**What is required**
Repeat all the lines below exactly, but omit the pictures.

**Information given**
•••••

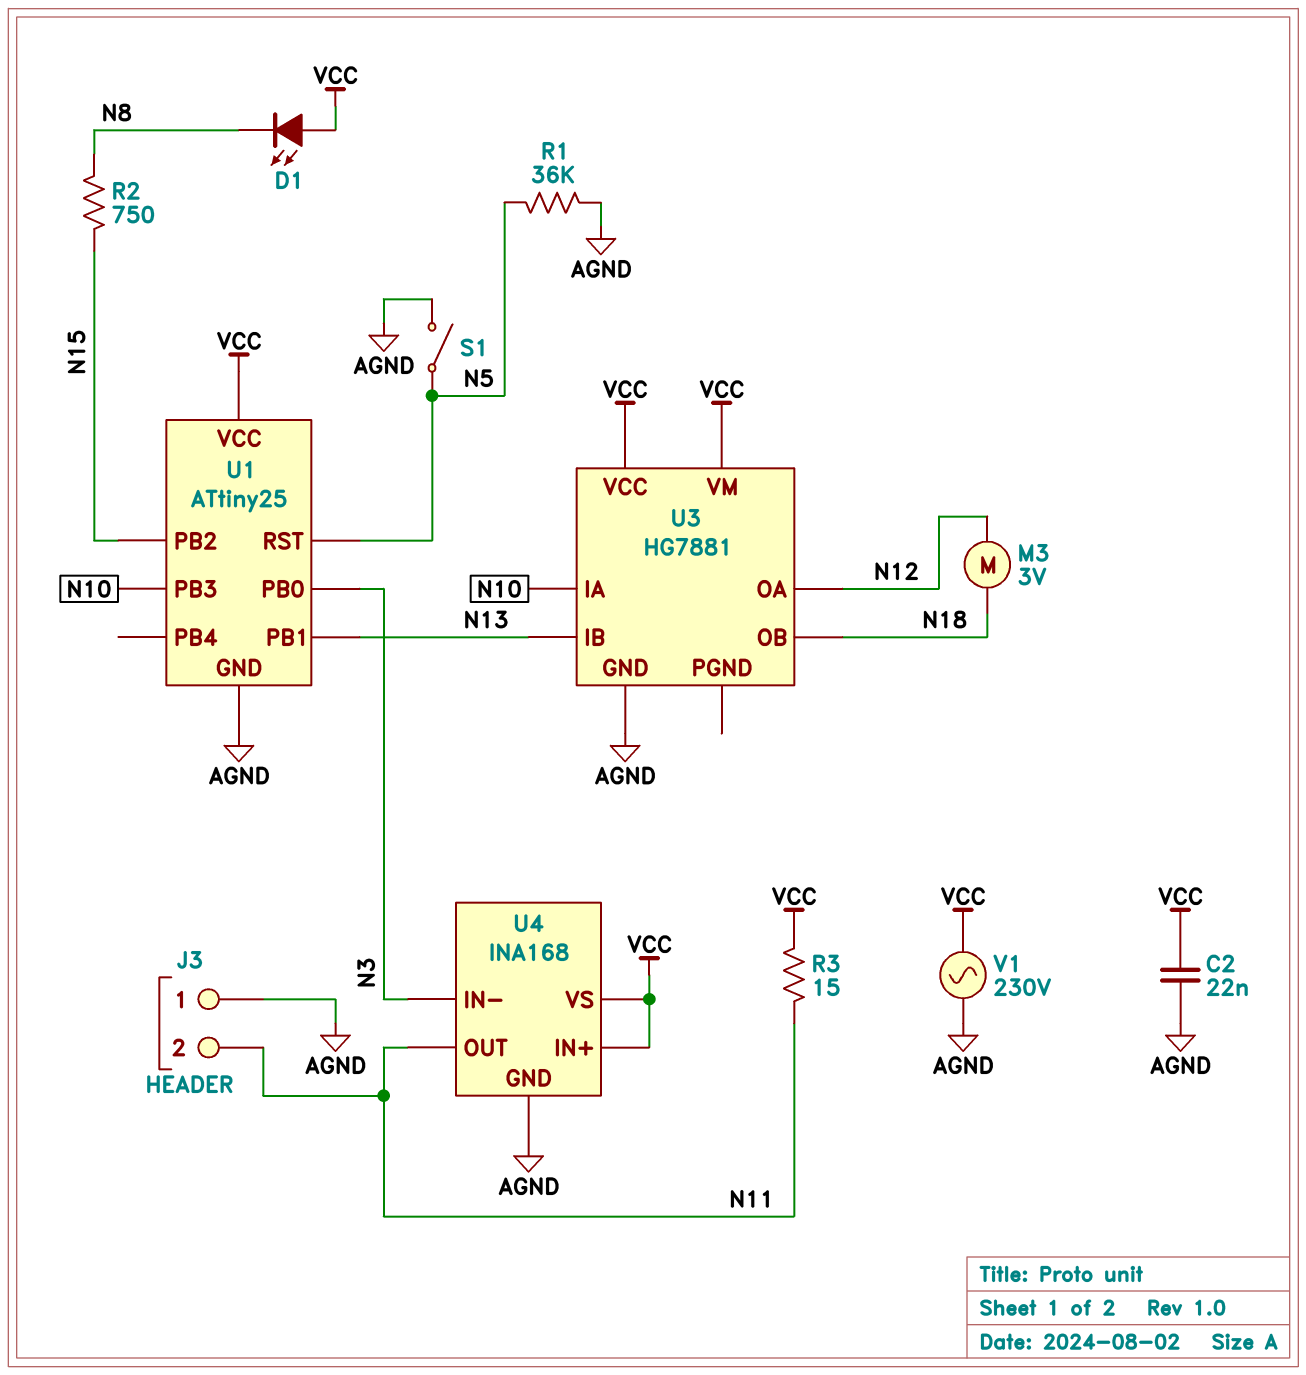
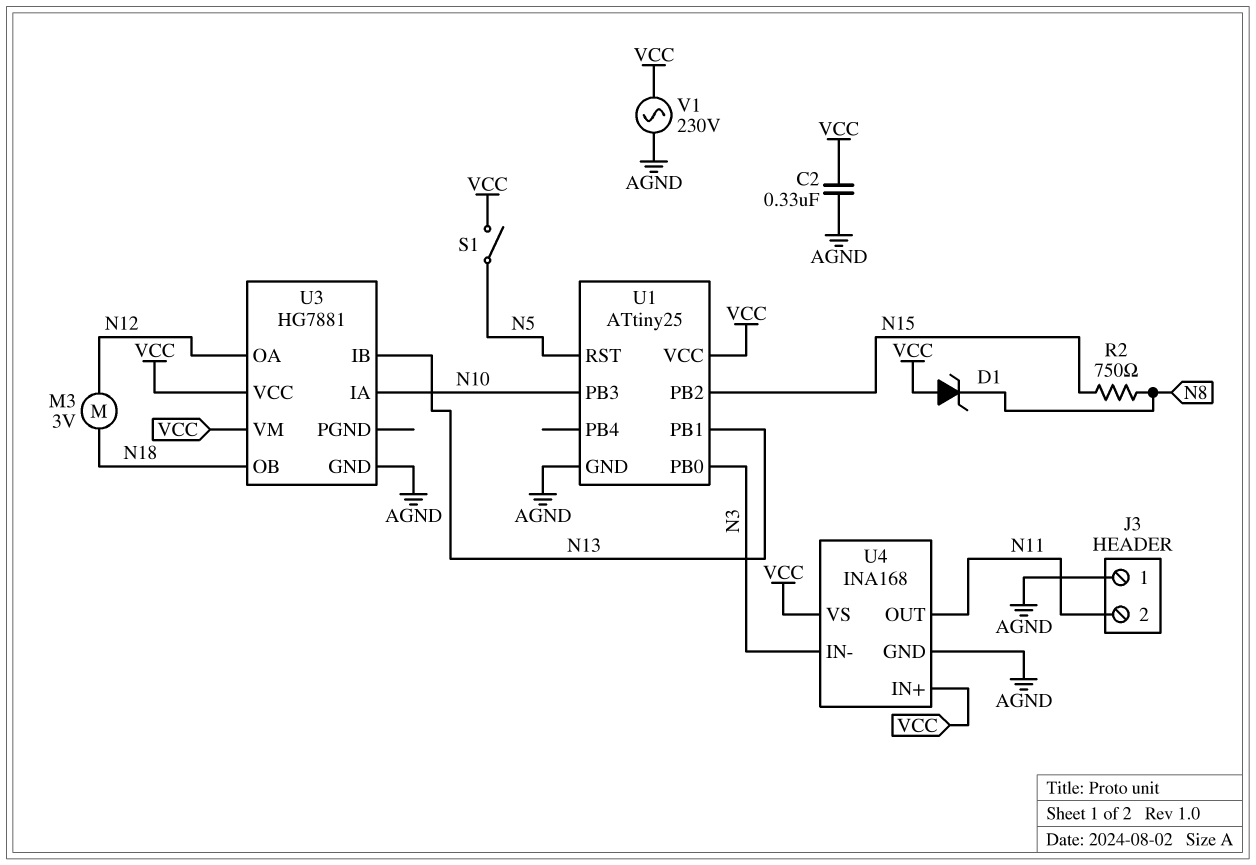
C2: 22nF (AGND, VCC) -> 330nF (AGND, VCC)
D1: LED (A VCC, K N8) -> zener (A VCC, K N8)
R1: 36k (AGND, N5) -> none
R3: 15 (N11, VCC) -> none
S1: switch (AGND, N5) -> switch (N5, VCC)

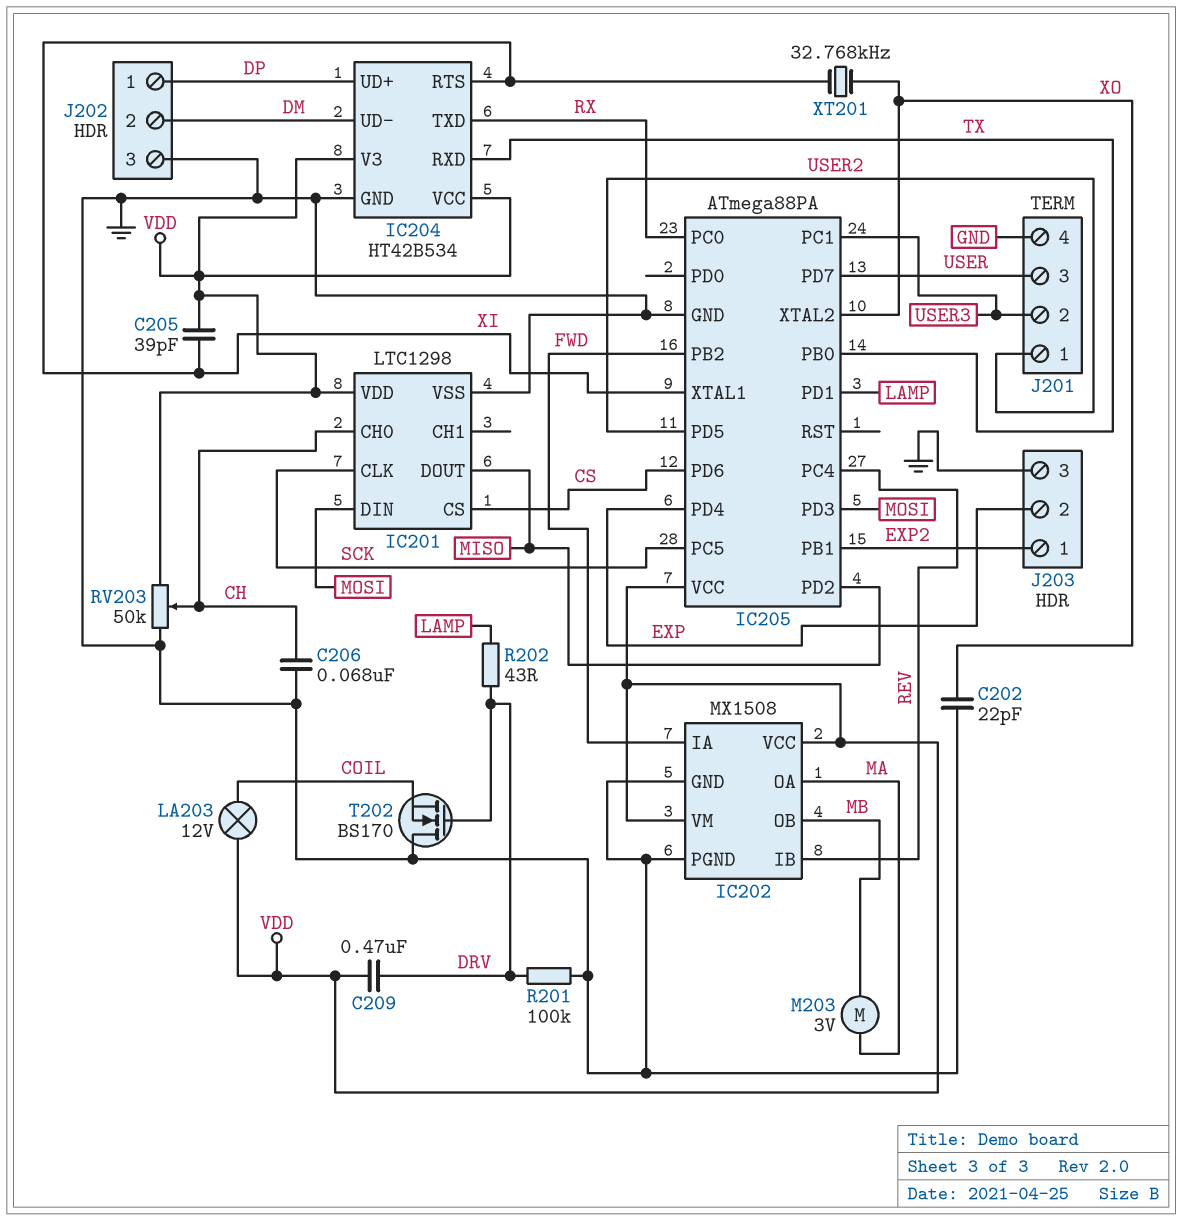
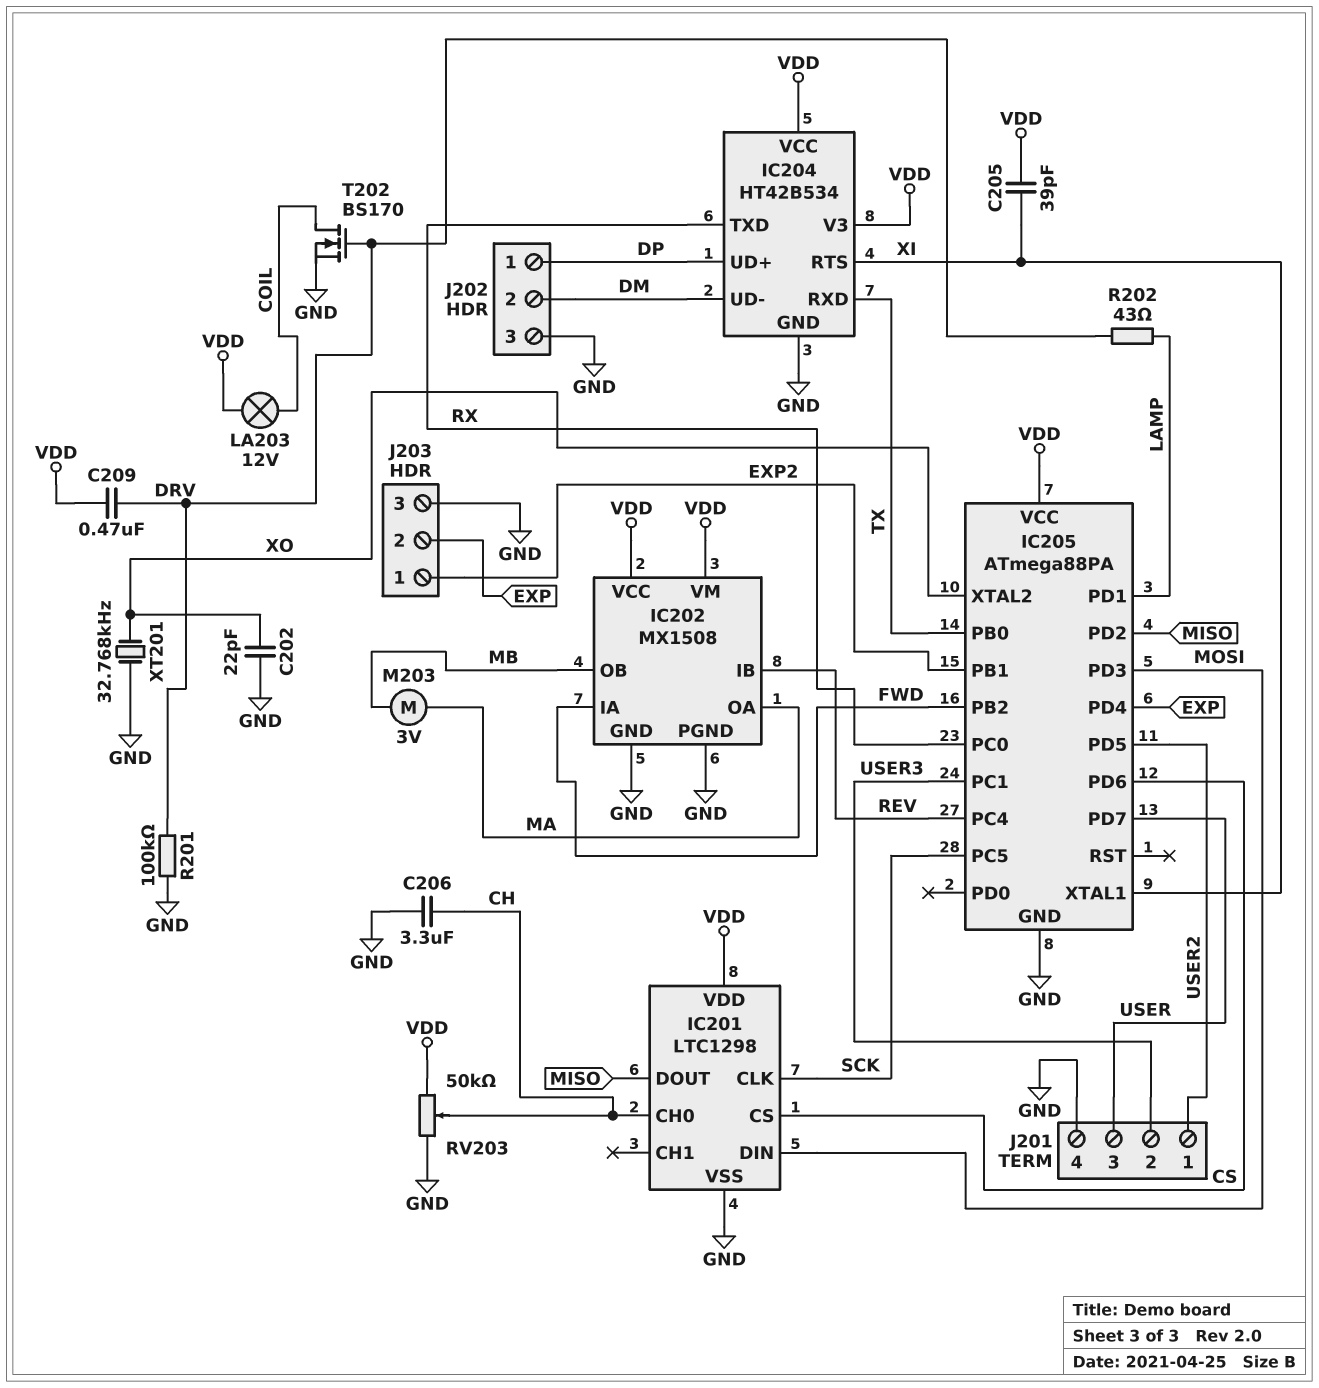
C206: 68nF (CH, GND) -> 3.3uF (CH, GND)
T202: NMOS BS170 (G DRV, D GND, S COIL) -> NMOS BS170 (G DRV, D COIL, S GND)
XT201: 32.768kHz (XI, XO) -> 32.768kHz (GND, XO)

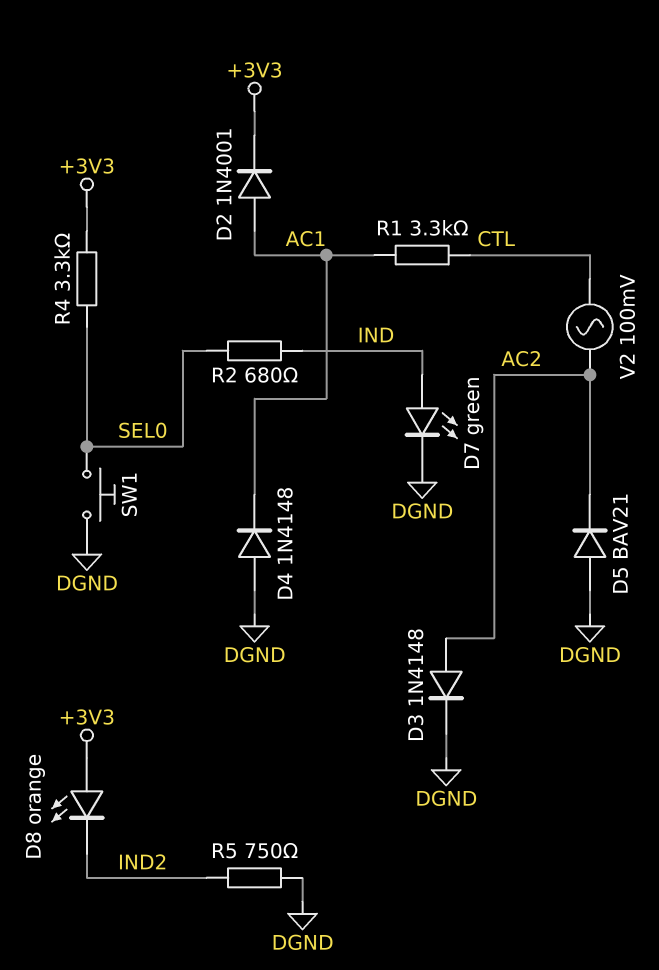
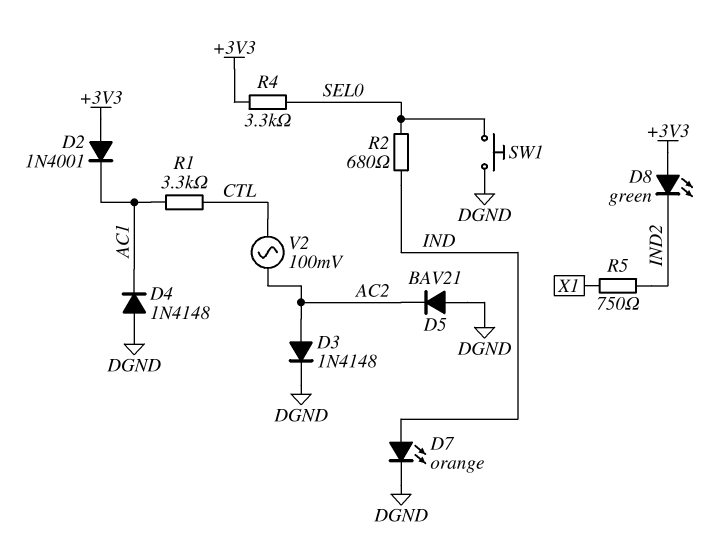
D2: diode 1N4001 (A AC1, K +3V3) -> diode 1N4001 (A +3V3, K AC1)
D7: LED green (A IND, K DGND) -> LED orange (A IND, K DGND)
D8: LED orange (A +3V3, K IND2) -> LED green (A +3V3, K IND2)
R5: 750 (DGND, IND2) -> 750 (IND2, X1)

•••••

**Task output**
C2: 22nF (AGND, VCC) -> 330nF (AGND, VCC)
D1: LED (A VCC, K N8) -> zener (A VCC, K N8)
R1: 36k (AGND, N5) -> none
R3: 15 (N11, VCC) -> none
S1: switch (AGND, N5) -> switch (N5, VCC)

C206: 68nF (CH, GND) -> 3.3uF (CH, GND)
T202: NMOS BS170 (G DRV, D GND, S COIL) -> NMOS BS170 (G DRV, D COIL, S GND)
XT201: 32.768kHz (XI, XO) -> 32.768kHz (GND, XO)

D2: diode 1N4001 (A AC1, K +3V3) -> diode 1N4001 (A +3V3, K AC1)
D7: LED green (A IND, K DGND) -> LED orange (A IND, K DGND)
D8: LED orange (A +3V3, K IND2) -> LED green (A +3V3, K IND2)
R5: 750 (DGND, IND2) -> 750 (IND2, X1)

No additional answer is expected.